• _Exercise prompt_:
In the entries below, find the line with "none -> black pot [402,169,580,341]" and print exactly every line from there up to and including the line with "green teapot [390,415,441,484]", with no other lines.

• _Supplied records_:
######
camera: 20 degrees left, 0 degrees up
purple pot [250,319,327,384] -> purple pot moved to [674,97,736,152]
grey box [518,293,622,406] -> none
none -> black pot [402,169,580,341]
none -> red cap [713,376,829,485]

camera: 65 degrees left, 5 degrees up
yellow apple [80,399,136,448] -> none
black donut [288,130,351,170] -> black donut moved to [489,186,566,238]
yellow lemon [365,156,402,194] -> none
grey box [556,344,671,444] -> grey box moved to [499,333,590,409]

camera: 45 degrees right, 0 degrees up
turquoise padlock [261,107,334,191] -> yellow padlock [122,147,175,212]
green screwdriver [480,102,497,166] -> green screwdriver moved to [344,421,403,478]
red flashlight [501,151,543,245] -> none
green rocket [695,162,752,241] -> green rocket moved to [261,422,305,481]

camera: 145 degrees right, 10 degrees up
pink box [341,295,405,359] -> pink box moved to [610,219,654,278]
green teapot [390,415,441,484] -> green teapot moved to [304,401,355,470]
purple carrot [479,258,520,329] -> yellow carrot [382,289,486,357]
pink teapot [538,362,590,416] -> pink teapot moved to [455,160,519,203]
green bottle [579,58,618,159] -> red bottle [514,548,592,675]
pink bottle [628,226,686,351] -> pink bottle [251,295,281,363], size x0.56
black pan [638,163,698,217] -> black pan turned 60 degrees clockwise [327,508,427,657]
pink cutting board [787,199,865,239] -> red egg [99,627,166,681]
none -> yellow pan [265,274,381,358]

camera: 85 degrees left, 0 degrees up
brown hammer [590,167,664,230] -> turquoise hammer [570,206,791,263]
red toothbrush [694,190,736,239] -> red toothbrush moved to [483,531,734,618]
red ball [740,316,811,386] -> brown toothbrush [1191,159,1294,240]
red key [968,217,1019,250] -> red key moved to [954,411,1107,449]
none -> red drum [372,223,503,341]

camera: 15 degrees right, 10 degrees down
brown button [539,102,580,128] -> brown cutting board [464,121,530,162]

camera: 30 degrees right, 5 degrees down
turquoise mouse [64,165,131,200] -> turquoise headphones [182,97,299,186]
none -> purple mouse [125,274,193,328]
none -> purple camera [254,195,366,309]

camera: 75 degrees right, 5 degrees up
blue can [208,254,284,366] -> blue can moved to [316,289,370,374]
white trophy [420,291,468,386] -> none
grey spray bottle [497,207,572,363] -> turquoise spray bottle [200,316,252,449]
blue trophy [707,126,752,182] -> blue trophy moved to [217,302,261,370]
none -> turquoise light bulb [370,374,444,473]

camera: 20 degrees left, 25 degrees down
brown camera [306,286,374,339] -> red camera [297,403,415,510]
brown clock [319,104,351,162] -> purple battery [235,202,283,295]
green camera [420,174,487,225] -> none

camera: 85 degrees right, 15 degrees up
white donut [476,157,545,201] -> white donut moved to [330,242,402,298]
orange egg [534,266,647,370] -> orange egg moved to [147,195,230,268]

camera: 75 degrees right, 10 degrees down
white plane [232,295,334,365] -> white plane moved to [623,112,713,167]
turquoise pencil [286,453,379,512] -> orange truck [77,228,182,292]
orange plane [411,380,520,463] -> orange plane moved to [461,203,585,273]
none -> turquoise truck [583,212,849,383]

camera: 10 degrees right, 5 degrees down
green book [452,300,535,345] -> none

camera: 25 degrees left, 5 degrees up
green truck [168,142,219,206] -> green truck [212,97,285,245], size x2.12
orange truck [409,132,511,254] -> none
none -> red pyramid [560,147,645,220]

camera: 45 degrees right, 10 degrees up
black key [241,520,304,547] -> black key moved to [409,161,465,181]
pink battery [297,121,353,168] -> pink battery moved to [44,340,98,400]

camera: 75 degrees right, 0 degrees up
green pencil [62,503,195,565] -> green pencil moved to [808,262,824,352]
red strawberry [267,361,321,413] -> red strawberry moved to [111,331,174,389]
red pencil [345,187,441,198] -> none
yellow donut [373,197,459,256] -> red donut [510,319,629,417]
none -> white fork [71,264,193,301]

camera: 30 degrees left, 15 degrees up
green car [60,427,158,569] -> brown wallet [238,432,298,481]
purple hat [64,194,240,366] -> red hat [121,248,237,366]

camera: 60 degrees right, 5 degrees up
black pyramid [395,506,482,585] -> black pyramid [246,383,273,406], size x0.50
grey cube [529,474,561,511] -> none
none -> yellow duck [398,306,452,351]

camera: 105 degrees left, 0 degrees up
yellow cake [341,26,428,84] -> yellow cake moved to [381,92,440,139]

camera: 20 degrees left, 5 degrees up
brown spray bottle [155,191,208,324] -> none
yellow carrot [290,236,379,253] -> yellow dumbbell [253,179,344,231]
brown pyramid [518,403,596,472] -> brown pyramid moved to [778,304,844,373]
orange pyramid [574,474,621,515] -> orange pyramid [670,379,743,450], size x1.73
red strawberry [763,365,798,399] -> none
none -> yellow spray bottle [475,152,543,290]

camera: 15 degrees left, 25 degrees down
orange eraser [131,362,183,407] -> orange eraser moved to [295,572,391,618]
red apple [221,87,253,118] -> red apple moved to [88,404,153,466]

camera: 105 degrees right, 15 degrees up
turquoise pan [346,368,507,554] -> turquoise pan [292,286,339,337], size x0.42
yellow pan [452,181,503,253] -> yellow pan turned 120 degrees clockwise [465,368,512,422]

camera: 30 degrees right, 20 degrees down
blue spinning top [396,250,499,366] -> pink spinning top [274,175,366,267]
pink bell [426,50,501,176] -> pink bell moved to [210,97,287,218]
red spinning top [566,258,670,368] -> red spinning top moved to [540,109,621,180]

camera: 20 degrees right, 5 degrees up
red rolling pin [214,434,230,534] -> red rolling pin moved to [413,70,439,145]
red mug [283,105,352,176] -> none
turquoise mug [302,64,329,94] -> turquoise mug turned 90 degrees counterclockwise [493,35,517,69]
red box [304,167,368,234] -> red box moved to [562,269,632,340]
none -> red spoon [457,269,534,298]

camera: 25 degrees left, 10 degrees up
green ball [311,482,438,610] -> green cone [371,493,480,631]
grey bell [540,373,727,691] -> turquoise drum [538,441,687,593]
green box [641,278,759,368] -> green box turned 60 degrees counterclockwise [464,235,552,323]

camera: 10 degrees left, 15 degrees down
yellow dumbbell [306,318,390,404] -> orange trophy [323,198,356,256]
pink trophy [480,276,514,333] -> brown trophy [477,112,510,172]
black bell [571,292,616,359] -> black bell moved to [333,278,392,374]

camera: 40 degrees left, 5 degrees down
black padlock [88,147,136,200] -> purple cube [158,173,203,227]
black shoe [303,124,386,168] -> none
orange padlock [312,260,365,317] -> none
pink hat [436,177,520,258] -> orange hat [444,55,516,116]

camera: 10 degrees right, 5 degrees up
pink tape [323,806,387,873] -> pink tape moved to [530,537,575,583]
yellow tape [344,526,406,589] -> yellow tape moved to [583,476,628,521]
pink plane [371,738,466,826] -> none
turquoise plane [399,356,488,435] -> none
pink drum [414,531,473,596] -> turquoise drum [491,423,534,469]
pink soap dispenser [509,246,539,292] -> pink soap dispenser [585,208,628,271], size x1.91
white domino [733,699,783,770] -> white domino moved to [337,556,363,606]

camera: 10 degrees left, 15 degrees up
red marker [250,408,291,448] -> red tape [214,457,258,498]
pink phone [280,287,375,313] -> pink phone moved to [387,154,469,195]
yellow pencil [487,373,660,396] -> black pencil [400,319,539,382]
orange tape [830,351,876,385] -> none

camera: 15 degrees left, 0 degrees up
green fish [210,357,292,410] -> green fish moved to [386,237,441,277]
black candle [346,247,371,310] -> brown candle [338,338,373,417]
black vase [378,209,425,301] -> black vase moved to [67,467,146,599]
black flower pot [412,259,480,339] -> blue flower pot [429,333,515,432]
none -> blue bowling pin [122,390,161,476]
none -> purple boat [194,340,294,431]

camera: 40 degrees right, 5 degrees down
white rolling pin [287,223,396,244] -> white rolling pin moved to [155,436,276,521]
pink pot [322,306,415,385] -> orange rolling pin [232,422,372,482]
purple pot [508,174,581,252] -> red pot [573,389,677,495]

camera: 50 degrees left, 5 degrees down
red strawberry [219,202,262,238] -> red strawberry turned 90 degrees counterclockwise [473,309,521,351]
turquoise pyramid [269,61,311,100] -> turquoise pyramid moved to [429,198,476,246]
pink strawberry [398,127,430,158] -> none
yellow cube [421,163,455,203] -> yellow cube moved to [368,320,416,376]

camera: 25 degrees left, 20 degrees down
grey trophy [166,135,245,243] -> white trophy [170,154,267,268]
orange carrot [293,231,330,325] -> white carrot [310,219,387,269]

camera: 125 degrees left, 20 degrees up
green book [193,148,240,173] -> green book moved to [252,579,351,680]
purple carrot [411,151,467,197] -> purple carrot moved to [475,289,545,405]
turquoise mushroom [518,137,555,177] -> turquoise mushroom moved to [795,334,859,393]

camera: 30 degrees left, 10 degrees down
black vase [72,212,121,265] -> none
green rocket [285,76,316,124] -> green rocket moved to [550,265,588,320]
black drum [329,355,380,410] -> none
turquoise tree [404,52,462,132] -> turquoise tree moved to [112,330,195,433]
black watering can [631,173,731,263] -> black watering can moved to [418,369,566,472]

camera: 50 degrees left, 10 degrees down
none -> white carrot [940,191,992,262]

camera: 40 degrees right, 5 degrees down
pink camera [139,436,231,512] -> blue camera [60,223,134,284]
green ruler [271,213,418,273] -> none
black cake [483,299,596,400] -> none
######
• _Answer section_:
none -> black pot [402,169,580,341]
none -> red cap [713,376,829,485]

camera: 65 degrees left, 5 degrees up
yellow apple [80,399,136,448] -> none
black donut [288,130,351,170] -> black donut moved to [489,186,566,238]
yellow lemon [365,156,402,194] -> none
grey box [556,344,671,444] -> grey box moved to [499,333,590,409]

camera: 45 degrees right, 0 degrees up
turquoise padlock [261,107,334,191] -> yellow padlock [122,147,175,212]
green screwdriver [480,102,497,166] -> green screwdriver moved to [344,421,403,478]
red flashlight [501,151,543,245] -> none
green rocket [695,162,752,241] -> green rocket moved to [261,422,305,481]

camera: 145 degrees right, 10 degrees up
pink box [341,295,405,359] -> pink box moved to [610,219,654,278]
green teapot [390,415,441,484] -> green teapot moved to [304,401,355,470]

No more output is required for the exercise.